(Coordinate-based object records)
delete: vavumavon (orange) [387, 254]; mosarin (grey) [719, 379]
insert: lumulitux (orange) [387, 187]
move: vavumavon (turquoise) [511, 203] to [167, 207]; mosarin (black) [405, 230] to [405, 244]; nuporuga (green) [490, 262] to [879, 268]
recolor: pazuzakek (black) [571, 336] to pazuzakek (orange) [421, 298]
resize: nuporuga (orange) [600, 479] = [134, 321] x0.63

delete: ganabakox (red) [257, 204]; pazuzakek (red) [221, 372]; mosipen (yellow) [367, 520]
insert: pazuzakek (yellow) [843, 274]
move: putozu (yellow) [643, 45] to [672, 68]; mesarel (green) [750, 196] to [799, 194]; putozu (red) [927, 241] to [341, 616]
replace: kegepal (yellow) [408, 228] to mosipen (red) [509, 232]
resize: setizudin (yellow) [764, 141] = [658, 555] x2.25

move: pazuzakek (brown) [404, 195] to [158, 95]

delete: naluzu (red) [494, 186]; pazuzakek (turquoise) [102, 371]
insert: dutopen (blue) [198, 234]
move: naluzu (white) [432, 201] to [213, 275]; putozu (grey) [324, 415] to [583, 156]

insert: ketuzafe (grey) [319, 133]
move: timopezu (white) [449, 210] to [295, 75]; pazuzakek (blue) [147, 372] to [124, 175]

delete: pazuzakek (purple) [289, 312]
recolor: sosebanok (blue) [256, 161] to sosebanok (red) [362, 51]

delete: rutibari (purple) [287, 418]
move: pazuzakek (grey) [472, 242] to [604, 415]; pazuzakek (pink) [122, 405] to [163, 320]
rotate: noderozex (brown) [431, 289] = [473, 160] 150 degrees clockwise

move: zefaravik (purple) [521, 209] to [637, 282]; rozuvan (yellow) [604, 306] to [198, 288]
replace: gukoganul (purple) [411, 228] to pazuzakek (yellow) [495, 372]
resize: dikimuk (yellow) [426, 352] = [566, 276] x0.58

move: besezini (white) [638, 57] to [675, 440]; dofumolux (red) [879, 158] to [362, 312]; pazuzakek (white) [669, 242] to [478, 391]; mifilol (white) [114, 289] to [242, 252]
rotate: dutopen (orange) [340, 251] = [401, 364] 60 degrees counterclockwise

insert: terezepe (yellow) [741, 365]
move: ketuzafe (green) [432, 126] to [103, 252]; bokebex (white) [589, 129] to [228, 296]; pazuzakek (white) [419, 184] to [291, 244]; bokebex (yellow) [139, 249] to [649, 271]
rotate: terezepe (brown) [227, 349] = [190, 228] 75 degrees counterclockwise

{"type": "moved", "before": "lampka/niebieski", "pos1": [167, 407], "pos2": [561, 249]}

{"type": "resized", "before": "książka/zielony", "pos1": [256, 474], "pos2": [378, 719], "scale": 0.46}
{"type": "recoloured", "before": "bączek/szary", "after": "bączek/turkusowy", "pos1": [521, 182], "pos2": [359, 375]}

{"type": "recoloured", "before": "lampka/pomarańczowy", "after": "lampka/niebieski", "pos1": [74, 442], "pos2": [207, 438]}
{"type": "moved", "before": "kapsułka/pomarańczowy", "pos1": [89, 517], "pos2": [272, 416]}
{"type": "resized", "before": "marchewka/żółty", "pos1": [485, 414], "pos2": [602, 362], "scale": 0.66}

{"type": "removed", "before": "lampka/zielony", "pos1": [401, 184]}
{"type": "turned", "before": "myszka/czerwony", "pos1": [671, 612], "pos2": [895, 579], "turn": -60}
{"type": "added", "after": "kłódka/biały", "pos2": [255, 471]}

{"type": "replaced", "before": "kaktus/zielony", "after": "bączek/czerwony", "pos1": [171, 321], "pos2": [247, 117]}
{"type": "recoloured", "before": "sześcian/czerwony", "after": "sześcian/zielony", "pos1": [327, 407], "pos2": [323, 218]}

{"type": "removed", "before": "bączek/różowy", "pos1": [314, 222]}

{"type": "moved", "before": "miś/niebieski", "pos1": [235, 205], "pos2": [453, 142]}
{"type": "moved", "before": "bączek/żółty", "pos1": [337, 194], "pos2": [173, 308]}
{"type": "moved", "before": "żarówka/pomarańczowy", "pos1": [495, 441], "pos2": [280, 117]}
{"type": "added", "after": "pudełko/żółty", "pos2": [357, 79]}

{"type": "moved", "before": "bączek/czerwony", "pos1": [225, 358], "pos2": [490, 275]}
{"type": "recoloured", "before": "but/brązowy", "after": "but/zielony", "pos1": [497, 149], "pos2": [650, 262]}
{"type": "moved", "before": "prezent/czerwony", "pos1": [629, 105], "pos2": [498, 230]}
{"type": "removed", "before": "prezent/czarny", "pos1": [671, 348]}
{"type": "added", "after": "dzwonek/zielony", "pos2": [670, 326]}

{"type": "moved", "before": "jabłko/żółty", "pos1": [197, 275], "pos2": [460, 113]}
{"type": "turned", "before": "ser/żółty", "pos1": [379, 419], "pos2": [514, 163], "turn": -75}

### REQUIRED ACTION
Reproduce every entry, word for word.

### EXPECTED ANSWER
delete: vavumavon (orange) [387, 254]; mosarin (grey) [719, 379]
insert: lumulitux (orange) [387, 187]
move: vavumavon (turquoise) [511, 203] to [167, 207]; mosarin (black) [405, 230] to [405, 244]; nuporuga (green) [490, 262] to [879, 268]
recolor: pazuzakek (black) [571, 336] to pazuzakek (orange) [421, 298]
resize: nuporuga (orange) [600, 479] = [134, 321] x0.63

delete: ganabakox (red) [257, 204]; pazuzakek (red) [221, 372]; mosipen (yellow) [367, 520]
insert: pazuzakek (yellow) [843, 274]
move: putozu (yellow) [643, 45] to [672, 68]; mesarel (green) [750, 196] to [799, 194]; putozu (red) [927, 241] to [341, 616]
replace: kegepal (yellow) [408, 228] to mosipen (red) [509, 232]
resize: setizudin (yellow) [764, 141] = [658, 555] x2.25

move: pazuzakek (brown) [404, 195] to [158, 95]

delete: naluzu (red) [494, 186]; pazuzakek (turquoise) [102, 371]
insert: dutopen (blue) [198, 234]
move: naluzu (white) [432, 201] to [213, 275]; putozu (grey) [324, 415] to [583, 156]

insert: ketuzafe (grey) [319, 133]
move: timopezu (white) [449, 210] to [295, 75]; pazuzakek (blue) [147, 372] to [124, 175]

delete: pazuzakek (purple) [289, 312]
recolor: sosebanok (blue) [256, 161] to sosebanok (red) [362, 51]

delete: rutibari (purple) [287, 418]
move: pazuzakek (grey) [472, 242] to [604, 415]; pazuzakek (pink) [122, 405] to [163, 320]
rotate: noderozex (brown) [431, 289] = [473, 160] 150 degrees clockwise

move: zefaravik (purple) [521, 209] to [637, 282]; rozuvan (yellow) [604, 306] to [198, 288]
replace: gukoganul (purple) [411, 228] to pazuzakek (yellow) [495, 372]
resize: dikimuk (yellow) [426, 352] = [566, 276] x0.58

move: besezini (white) [638, 57] to [675, 440]; dofumolux (red) [879, 158] to [362, 312]; pazuzakek (white) [669, 242] to [478, 391]; mifilol (white) [114, 289] to [242, 252]
rotate: dutopen (orange) [340, 251] = [401, 364] 60 degrees counterclockwise

insert: terezepe (yellow) [741, 365]
move: ketuzafe (green) [432, 126] to [103, 252]; bokebex (white) [589, 129] to [228, 296]; pazuzakek (white) [419, 184] to [291, 244]; bokebex (yellow) [139, 249] to [649, 271]
rotate: terezepe (brown) [227, 349] = [190, 228] 75 degrees counterclockwise

{"type": "moved", "before": "lampka/niebieski", "pos1": [167, 407], "pos2": [561, 249]}

{"type": "resized", "before": "książka/zielony", "pos1": [256, 474], "pos2": [378, 719], "scale": 0.46}
{"type": "recoloured", "before": "bączek/szary", "after": "bączek/turkusowy", "pos1": [521, 182], "pos2": [359, 375]}

{"type": "recoloured", "before": "lampka/pomarańczowy", "after": "lampka/niebieski", "pos1": [74, 442], "pos2": [207, 438]}
{"type": "moved", "before": "kapsułka/pomarańczowy", "pos1": [89, 517], "pos2": [272, 416]}
{"type": "resized", "before": "marchewka/żółty", "pos1": [485, 414], "pos2": [602, 362], "scale": 0.66}

{"type": "removed", "before": "lampka/zielony", "pos1": [401, 184]}
{"type": "turned", "before": "myszka/czerwony", "pos1": [671, 612], "pos2": [895, 579], "turn": -60}
{"type": "added", "after": "kłódka/biały", "pos2": [255, 471]}

{"type": "replaced", "before": "kaktus/zielony", "after": "bączek/czerwony", "pos1": [171, 321], "pos2": [247, 117]}
{"type": "recoloured", "before": "sześcian/czerwony", "after": "sześcian/zielony", "pos1": [327, 407], "pos2": [323, 218]}

{"type": "removed", "before": "bączek/różowy", "pos1": [314, 222]}

{"type": "moved", "before": "miś/niebieski", "pos1": [235, 205], "pos2": [453, 142]}
{"type": "moved", "before": "bączek/żółty", "pos1": [337, 194], "pos2": [173, 308]}
{"type": "moved", "before": "żarówka/pomarańczowy", "pos1": [495, 441], "pos2": [280, 117]}
{"type": "added", "after": "pudełko/żółty", "pos2": [357, 79]}

{"type": "moved", "before": "bączek/czerwony", "pos1": [225, 358], "pos2": [490, 275]}
{"type": "recoloured", "before": "but/brązowy", "after": "but/zielony", "pos1": [497, 149], "pos2": [650, 262]}
{"type": "moved", "before": "prezent/czerwony", "pos1": [629, 105], "pos2": [498, 230]}
{"type": "removed", "before": "prezent/czarny", "pos1": [671, 348]}
{"type": "added", "after": "dzwonek/zielony", "pos2": [670, 326]}

{"type": "moved", "before": "jabłko/żółty", "pos1": [197, 275], "pos2": [460, 113]}
{"type": "turned", "before": "ser/żółty", "pos1": [379, 419], "pos2": [514, 163], "turn": -75}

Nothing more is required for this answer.